*** Opening of Records supplied ***
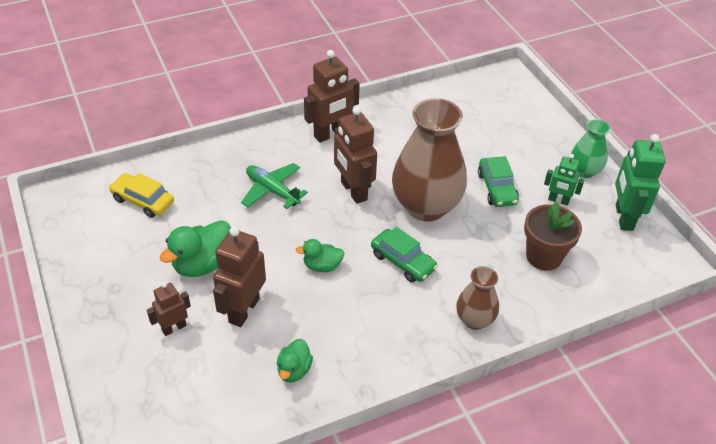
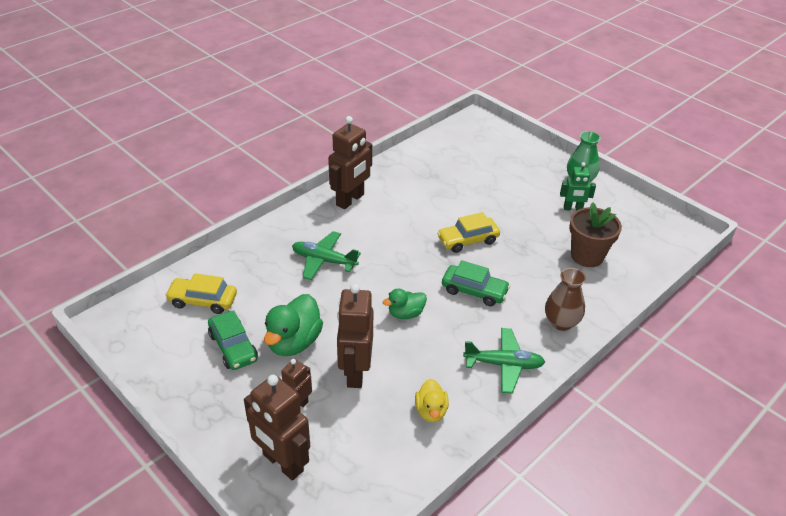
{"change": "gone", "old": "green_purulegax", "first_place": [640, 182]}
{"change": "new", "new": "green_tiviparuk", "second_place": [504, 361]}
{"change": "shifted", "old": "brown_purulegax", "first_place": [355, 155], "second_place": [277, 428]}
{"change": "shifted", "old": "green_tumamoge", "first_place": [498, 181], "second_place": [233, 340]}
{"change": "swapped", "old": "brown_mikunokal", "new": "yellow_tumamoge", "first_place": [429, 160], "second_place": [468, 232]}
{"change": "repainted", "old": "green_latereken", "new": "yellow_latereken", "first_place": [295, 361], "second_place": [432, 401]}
*** Close of Records supplied ***
§ **Assignment**
For this task, give the full listing again verbatim and keep out every picture.

§ **The completed task**
{"change": "gone", "old": "green_purulegax", "first_place": [640, 182]}
{"change": "new", "new": "green_tiviparuk", "second_place": [504, 361]}
{"change": "shifted", "old": "brown_purulegax", "first_place": [355, 155], "second_place": [277, 428]}
{"change": "shifted", "old": "green_tumamoge", "first_place": [498, 181], "second_place": [233, 340]}
{"change": "swapped", "old": "brown_mikunokal", "new": "yellow_tumamoge", "first_place": [429, 160], "second_place": [468, 232]}
{"change": "repainted", "old": "green_latereken", "new": "yellow_latereken", "first_place": [295, 361], "second_place": [432, 401]}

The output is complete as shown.